[Exercise description]: Print every line below that comes at or after the line containing "J3 pin 1: N_4 -> N_8", exactly as written.

[Material supplied]:

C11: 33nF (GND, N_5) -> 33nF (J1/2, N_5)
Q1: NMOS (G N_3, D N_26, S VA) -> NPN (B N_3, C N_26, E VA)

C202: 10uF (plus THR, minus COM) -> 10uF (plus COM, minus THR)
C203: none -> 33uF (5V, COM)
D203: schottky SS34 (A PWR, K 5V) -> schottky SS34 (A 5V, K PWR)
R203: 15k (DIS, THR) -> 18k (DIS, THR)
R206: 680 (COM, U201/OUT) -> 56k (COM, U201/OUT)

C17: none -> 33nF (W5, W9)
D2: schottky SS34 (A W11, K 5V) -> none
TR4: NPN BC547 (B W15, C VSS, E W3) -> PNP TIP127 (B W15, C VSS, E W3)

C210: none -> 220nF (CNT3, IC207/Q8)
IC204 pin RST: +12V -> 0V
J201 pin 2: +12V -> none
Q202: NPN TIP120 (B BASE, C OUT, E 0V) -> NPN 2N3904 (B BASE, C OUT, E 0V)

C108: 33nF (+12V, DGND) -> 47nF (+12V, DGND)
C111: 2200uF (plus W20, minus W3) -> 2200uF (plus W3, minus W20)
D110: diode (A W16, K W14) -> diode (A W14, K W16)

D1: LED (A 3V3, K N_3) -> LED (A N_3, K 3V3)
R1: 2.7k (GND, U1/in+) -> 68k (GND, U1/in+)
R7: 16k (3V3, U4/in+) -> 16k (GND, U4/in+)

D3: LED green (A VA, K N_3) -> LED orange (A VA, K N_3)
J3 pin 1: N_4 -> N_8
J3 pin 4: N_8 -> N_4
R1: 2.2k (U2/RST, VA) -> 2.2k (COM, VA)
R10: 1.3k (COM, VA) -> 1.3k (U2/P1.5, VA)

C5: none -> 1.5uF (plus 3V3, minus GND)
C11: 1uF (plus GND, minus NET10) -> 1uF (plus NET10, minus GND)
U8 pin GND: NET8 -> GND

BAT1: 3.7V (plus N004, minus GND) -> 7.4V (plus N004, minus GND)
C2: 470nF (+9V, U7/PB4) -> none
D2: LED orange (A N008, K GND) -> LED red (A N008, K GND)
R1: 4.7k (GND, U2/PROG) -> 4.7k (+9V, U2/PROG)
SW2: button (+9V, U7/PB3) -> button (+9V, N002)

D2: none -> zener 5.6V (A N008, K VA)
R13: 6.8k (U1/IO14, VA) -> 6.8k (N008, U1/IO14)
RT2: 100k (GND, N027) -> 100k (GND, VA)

[Output for this task]:
J3 pin 1: N_4 -> N_8
J3 pin 4: N_8 -> N_4
R1: 2.2k (U2/RST, VA) -> 2.2k (COM, VA)
R10: 1.3k (COM, VA) -> 1.3k (U2/P1.5, VA)

C5: none -> 1.5uF (plus 3V3, minus GND)
C11: 1uF (plus GND, minus NET10) -> 1uF (plus NET10, minus GND)
U8 pin GND: NET8 -> GND

BAT1: 3.7V (plus N004, minus GND) -> 7.4V (plus N004, minus GND)
C2: 470nF (+9V, U7/PB4) -> none
D2: LED orange (A N008, K GND) -> LED red (A N008, K GND)
R1: 4.7k (GND, U2/PROG) -> 4.7k (+9V, U2/PROG)
SW2: button (+9V, U7/PB3) -> button (+9V, N002)

D2: none -> zener 5.6V (A N008, K VA)
R13: 6.8k (U1/IO14, VA) -> 6.8k (N008, U1/IO14)
RT2: 100k (GND, N027) -> 100k (GND, VA)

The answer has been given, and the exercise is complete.